→ WHAT TO PRODUCE:
Find the word "vase" in the listing. Copy out each line where it occurs.

(DATASET RECORDS Opens)

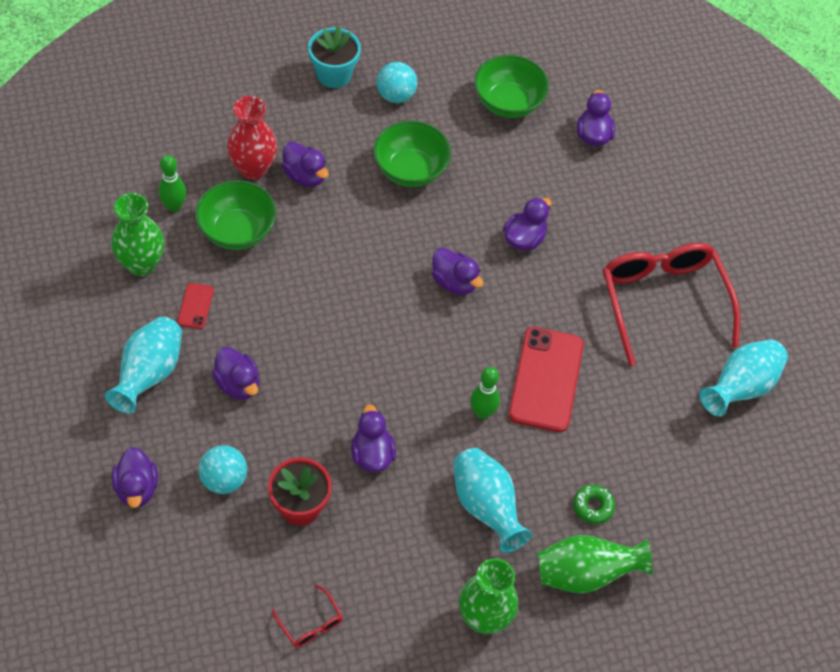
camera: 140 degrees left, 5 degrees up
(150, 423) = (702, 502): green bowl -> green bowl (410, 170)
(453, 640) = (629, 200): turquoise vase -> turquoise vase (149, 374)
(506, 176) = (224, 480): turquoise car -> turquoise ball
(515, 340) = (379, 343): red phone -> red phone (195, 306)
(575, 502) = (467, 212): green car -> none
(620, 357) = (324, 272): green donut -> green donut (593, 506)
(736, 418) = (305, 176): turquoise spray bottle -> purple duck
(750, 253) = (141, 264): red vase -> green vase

(DATASET RECORDS Closes)

→ YOUR RESPONSE:
(453, 640) = (629, 200): turquoise vase -> turquoise vase (149, 374)
(750, 253) = (141, 264): red vase -> green vase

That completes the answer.